* **PROBLEM**:
Convert every line of the records below into a JSON list of strings, with one string per line and blank lines omitted. Leave the pictures out of the answer.
[Start RECORDS]
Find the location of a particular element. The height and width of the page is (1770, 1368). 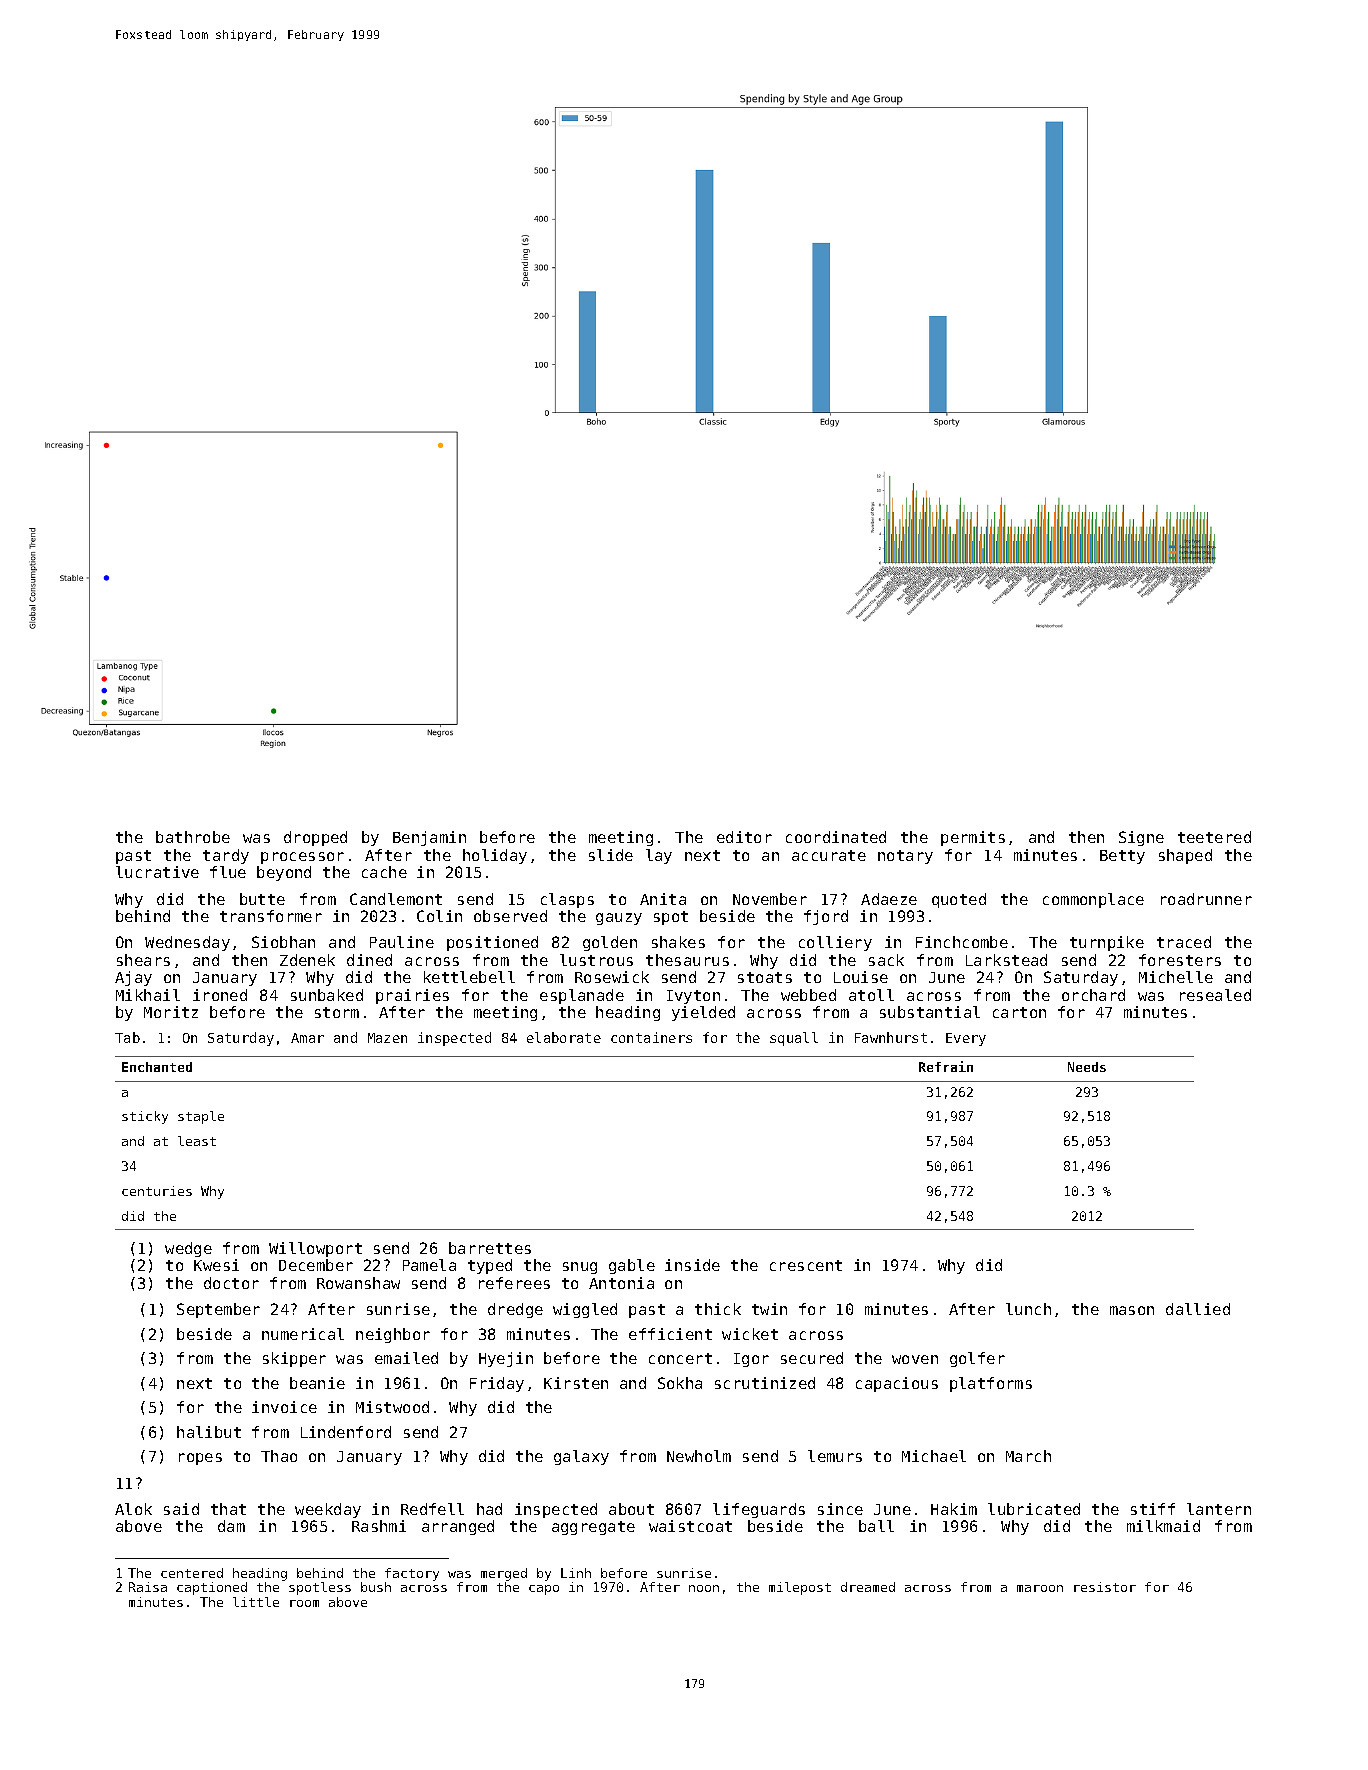

processor is located at coordinates (302, 858).
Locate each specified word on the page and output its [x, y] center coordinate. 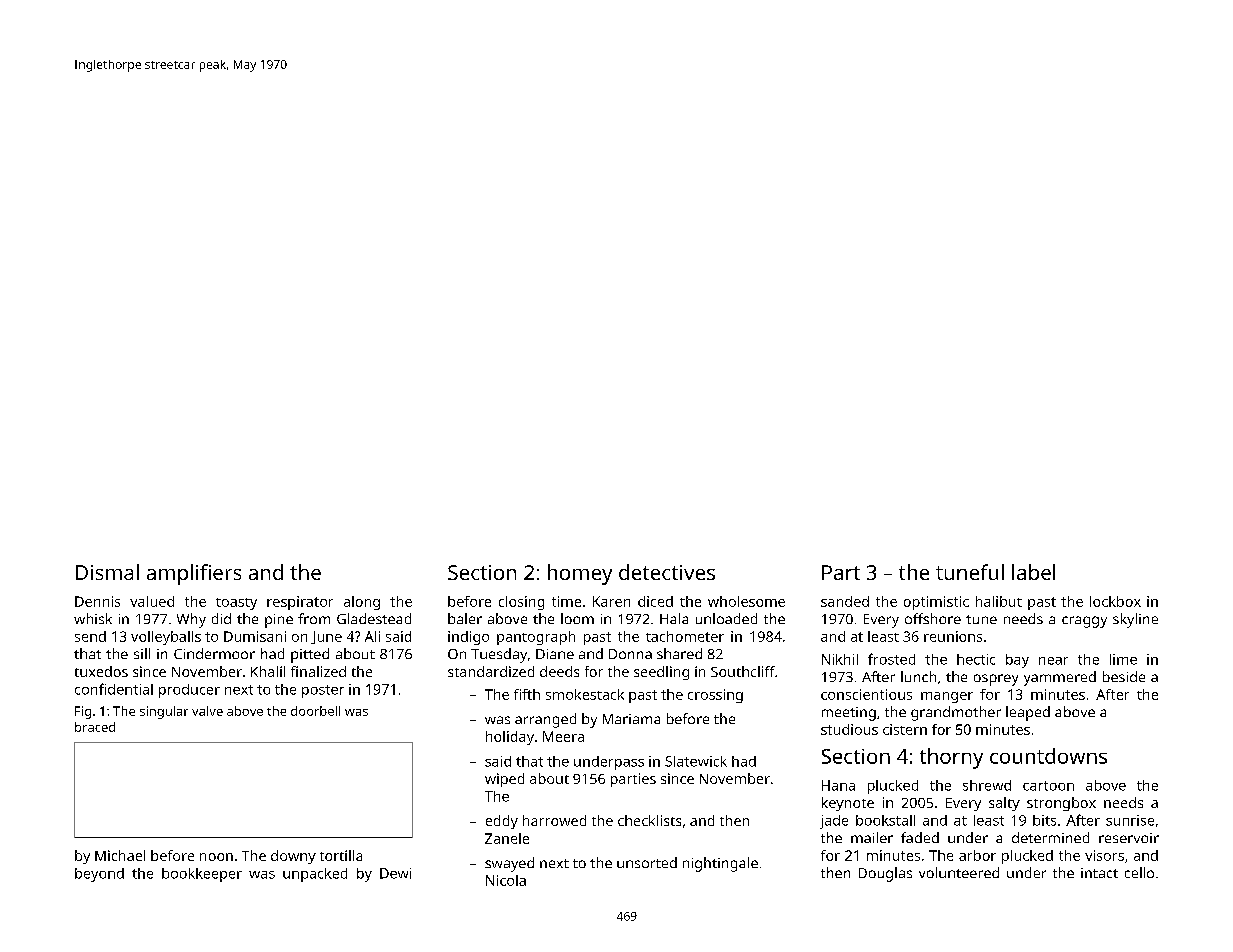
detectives [667, 572]
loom [577, 618]
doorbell [315, 711]
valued [152, 601]
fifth [527, 694]
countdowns [1048, 756]
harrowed [554, 820]
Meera [563, 736]
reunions [953, 636]
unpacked [315, 875]
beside [1124, 676]
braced [95, 727]
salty [1004, 804]
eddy [502, 822]
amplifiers [194, 574]
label [1033, 572]
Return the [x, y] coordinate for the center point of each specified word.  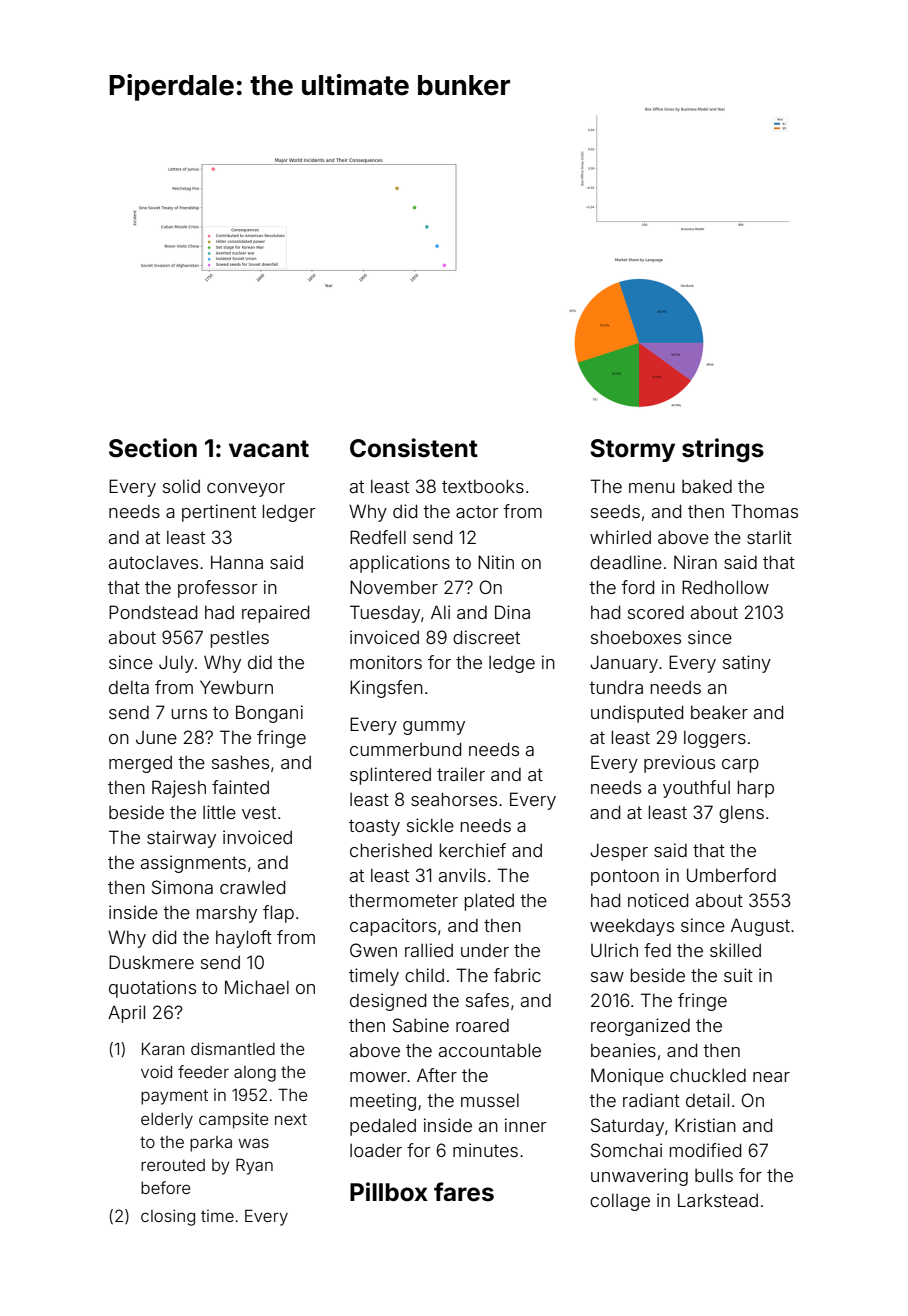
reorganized [640, 1027]
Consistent [414, 448]
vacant [269, 449]
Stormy [632, 450]
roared [482, 1025]
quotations [152, 989]
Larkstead [718, 1200]
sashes [240, 762]
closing [168, 1217]
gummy [434, 728]
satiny [747, 664]
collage [620, 1202]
[End RECORDS]
* **ANSWER FOR THIS EXERCISE**:
[
  "Find the location of a particular element. The height and width of the page is (1770, 1368). ",
  "processor is located at coordinates (302, 858).",
  "Locate each specified word on the page and output its [x, y] center coordinate. ",
  "detectives [667, 572]",
  "loom [577, 618]",
  "doorbell [315, 711]",
  "valued [152, 601]",
  "fifth [527, 694]",
  "countdowns [1048, 756]",
  "harrowed [554, 820]",
  "Meera [563, 736]",
  "reunions [953, 636]",
  "unpacked [315, 875]",
  "beside [1124, 676]",
  "braced [95, 727]",
  "salty [1004, 804]",
  "eddy [502, 822]",
  "amplifiers [194, 574]",
  "label [1033, 572]",
  "Return the [x, y] coordinate for the center point of each specified word.  ",
  "reorganized [640, 1027]",
  "Consistent [414, 448]",
  "vacant [269, 449]",
  "Stormy [632, 450]",
  "roared [482, 1025]",
  "quotations [152, 989]",
  "Larkstead [718, 1200]",
  "sashes [240, 762]",
  "closing [168, 1217]",
  "gummy [434, 728]",
  "satiny [747, 664]",
  "collage [620, 1202]"
]